*** Opening of Records for this exercise ***

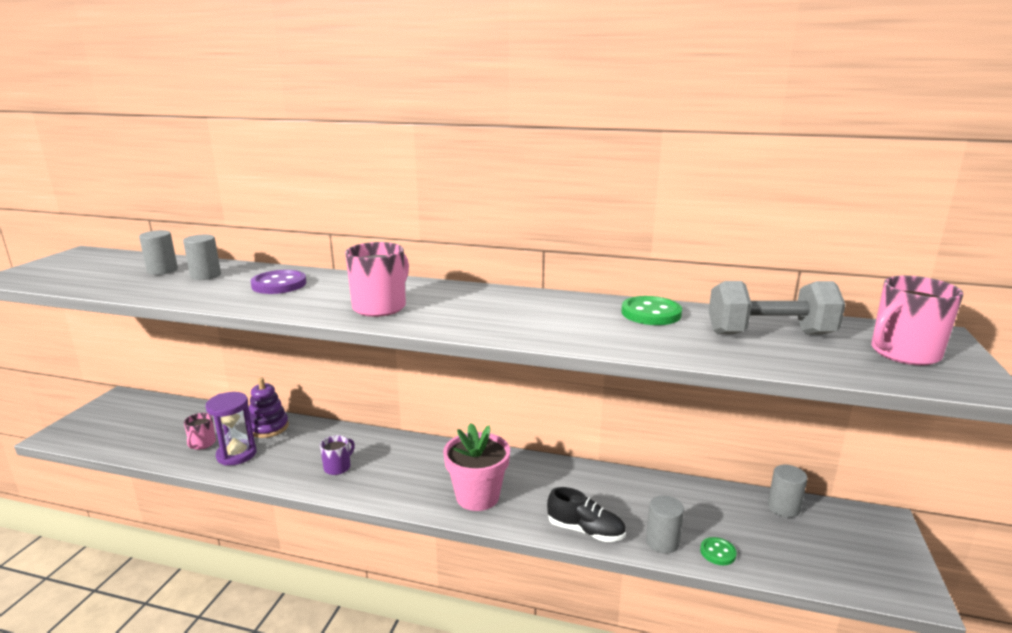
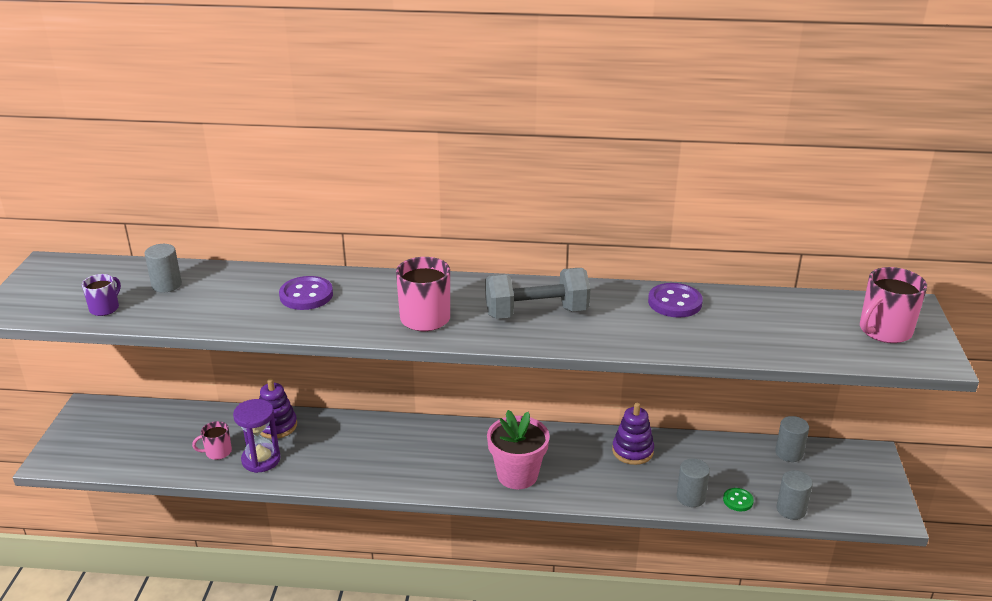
camera: 10 degrees left, 10 degrees up
grey cylinder [183,235,221,280] -> grey cylinder moved to [777,470,813,520]
pink mug [184,413,216,450] -> pink mug turned 75 degrees clockwise [192,421,232,460]
purple mug [320,435,355,475] -> purple mug moved to [82,274,121,316]
black shoe [547,487,626,542] -> none
green button [621,296,682,325] -> purple button [648,283,703,318]
grey dumbbell [709,281,846,334] -> grey dumbbell moved to [485,268,590,319]
none -> purple stacking toy [612,403,654,465]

*** Close of Records for this exercise ***

What is expected: When pictures appear among the entries, skip them and copy all remaining text precisely.

Answer below:
camera: 10 degrees left, 10 degrees up
grey cylinder [183,235,221,280] -> grey cylinder moved to [777,470,813,520]
pink mug [184,413,216,450] -> pink mug turned 75 degrees clockwise [192,421,232,460]
purple mug [320,435,355,475] -> purple mug moved to [82,274,121,316]
black shoe [547,487,626,542] -> none
green button [621,296,682,325] -> purple button [648,283,703,318]
grey dumbbell [709,281,846,334] -> grey dumbbell moved to [485,268,590,319]
none -> purple stacking toy [612,403,654,465]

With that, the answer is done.